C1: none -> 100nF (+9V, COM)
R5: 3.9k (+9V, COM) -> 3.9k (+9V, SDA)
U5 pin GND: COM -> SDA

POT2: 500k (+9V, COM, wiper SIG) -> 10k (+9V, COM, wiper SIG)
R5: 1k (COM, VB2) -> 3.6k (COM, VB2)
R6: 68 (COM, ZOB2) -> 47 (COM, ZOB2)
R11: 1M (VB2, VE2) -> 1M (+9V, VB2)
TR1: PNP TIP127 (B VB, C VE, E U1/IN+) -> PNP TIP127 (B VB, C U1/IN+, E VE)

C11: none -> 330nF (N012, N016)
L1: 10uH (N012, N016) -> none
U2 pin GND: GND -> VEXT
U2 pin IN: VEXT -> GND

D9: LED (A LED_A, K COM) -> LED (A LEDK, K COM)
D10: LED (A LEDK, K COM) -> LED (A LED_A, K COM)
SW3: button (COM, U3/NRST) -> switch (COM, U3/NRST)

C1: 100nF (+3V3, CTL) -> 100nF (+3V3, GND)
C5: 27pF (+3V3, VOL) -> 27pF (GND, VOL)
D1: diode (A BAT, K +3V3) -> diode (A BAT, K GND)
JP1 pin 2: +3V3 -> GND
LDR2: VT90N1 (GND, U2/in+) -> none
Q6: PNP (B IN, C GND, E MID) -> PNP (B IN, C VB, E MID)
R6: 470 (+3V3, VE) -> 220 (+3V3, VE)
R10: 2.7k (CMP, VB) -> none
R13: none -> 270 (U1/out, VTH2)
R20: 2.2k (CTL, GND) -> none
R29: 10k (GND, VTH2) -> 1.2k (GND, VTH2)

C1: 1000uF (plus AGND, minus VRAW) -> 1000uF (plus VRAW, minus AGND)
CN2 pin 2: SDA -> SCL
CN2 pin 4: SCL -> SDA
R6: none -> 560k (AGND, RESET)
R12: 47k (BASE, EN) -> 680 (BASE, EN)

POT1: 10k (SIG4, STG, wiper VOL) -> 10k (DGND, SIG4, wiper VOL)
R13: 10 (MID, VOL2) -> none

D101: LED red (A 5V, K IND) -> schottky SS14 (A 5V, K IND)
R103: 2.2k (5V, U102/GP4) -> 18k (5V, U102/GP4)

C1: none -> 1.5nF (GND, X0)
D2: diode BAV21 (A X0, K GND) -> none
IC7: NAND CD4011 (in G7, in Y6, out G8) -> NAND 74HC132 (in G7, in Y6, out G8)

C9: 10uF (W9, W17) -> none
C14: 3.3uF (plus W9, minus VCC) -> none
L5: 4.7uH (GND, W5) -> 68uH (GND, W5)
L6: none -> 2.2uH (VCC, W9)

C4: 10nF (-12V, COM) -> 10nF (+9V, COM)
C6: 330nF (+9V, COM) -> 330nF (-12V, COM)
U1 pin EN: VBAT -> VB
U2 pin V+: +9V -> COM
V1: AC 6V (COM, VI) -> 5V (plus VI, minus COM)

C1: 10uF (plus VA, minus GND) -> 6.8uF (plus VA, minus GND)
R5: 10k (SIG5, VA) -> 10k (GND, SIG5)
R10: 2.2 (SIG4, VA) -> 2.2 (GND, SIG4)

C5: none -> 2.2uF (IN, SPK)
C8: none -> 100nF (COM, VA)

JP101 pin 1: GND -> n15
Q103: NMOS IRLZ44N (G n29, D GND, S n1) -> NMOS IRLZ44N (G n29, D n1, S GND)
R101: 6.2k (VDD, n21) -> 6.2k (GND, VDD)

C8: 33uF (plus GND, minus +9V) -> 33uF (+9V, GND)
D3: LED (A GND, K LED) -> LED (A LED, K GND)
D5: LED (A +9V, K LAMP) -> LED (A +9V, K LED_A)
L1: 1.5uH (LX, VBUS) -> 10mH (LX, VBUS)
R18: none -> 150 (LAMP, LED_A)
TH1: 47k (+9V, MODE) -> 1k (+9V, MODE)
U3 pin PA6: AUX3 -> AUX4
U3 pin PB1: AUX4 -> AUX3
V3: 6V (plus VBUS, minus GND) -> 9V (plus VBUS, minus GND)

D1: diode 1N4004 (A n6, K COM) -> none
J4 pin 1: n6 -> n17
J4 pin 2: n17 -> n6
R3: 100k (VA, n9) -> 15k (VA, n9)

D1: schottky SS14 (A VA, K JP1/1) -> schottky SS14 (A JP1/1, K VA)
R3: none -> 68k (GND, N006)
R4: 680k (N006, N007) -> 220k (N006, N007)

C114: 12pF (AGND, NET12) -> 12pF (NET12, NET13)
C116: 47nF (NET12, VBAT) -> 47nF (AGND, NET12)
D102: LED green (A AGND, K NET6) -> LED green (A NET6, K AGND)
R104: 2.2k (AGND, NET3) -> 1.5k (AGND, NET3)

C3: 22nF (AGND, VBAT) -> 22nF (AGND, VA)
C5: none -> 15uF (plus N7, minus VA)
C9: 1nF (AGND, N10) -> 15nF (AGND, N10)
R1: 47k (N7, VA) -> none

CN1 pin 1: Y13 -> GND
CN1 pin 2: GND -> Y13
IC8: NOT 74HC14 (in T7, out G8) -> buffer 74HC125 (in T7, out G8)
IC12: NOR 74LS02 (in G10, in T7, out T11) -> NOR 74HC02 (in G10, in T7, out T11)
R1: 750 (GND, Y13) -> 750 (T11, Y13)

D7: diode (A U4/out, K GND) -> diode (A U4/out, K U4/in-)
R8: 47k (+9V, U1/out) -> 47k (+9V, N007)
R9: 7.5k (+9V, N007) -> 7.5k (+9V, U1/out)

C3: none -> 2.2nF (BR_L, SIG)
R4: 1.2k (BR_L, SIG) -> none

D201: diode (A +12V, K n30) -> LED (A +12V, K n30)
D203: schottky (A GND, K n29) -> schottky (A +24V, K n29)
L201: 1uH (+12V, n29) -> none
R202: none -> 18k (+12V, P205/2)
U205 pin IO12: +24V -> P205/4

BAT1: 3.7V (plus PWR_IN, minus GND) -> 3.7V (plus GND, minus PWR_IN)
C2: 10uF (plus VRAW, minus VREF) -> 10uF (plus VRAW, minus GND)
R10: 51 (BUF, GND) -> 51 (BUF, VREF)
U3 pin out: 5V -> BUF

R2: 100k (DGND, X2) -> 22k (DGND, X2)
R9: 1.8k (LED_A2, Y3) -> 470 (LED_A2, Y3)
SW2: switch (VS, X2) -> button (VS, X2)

++++++++++

(TASK INSTRUCTIONS):
For this task, write out exactly the lines of the entries above, starting at the line with "R11: 1M (VB2, VE2) -> 1M (+9V, VB2)" and ending at the line with "D9: LED (A LED_A, K", both included, and no others.

(EXERCISE RESULT):
R11: 1M (VB2, VE2) -> 1M (+9V, VB2)
TR1: PNP TIP127 (B VB, C VE, E U1/IN+) -> PNP TIP127 (B VB, C U1/IN+, E VE)

C11: none -> 330nF (N012, N016)
L1: 10uH (N012, N016) -> none
U2 pin GND: GND -> VEXT
U2 pin IN: VEXT -> GND

D9: LED (A LED_A, K COM) -> LED (A LEDK, K COM)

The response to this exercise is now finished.